- _Task description_
The whole listing, apart from its images, should be restated word for word.

- _Collected material_

-*-*-

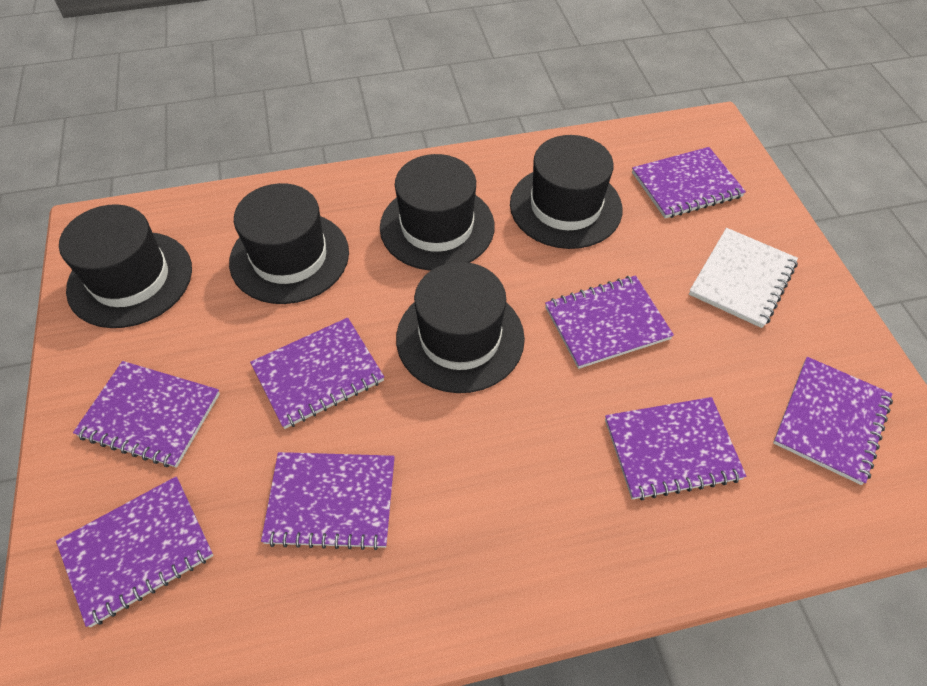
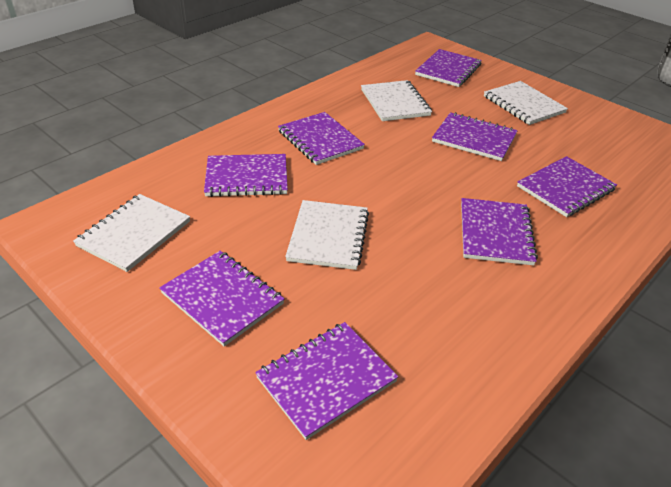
black hat: 5 -> 0
white notebook: 1 -> 4

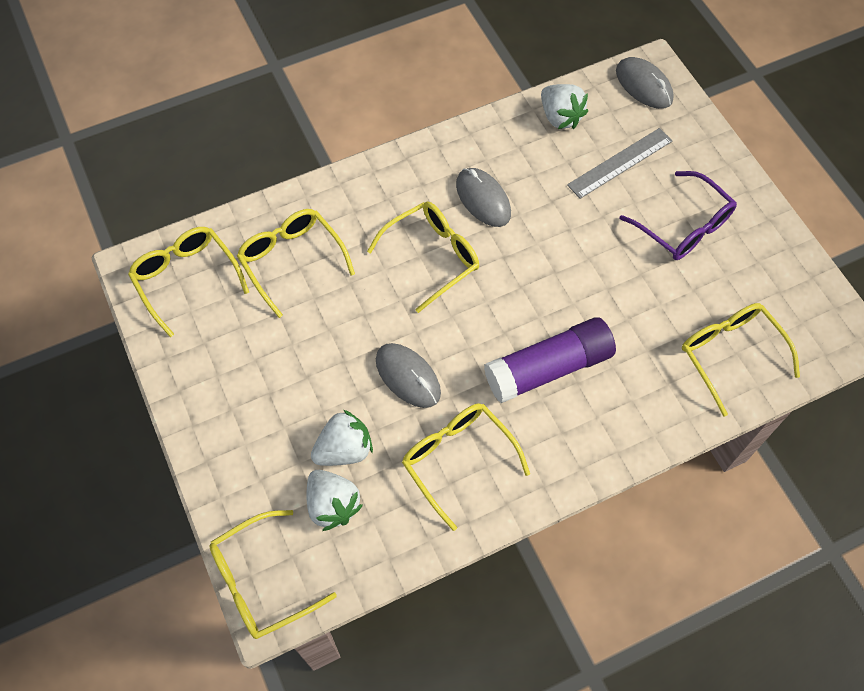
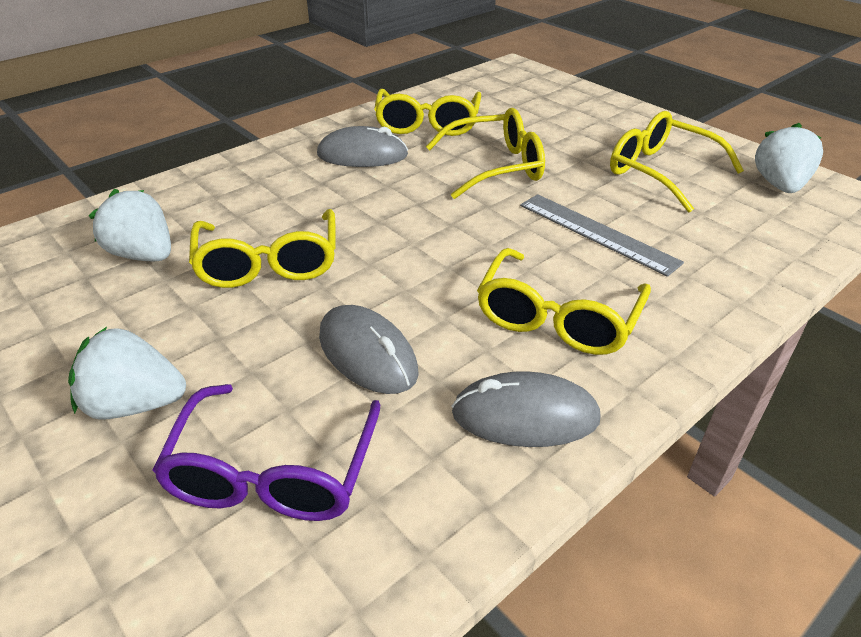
purple glue stick: 1 -> 0
yellow glasses: 6 -> 5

-*-*-

- _Task solution_
black hat: 5 -> 0
white notebook: 1 -> 4

purple glue stick: 1 -> 0
yellow glasses: 6 -> 5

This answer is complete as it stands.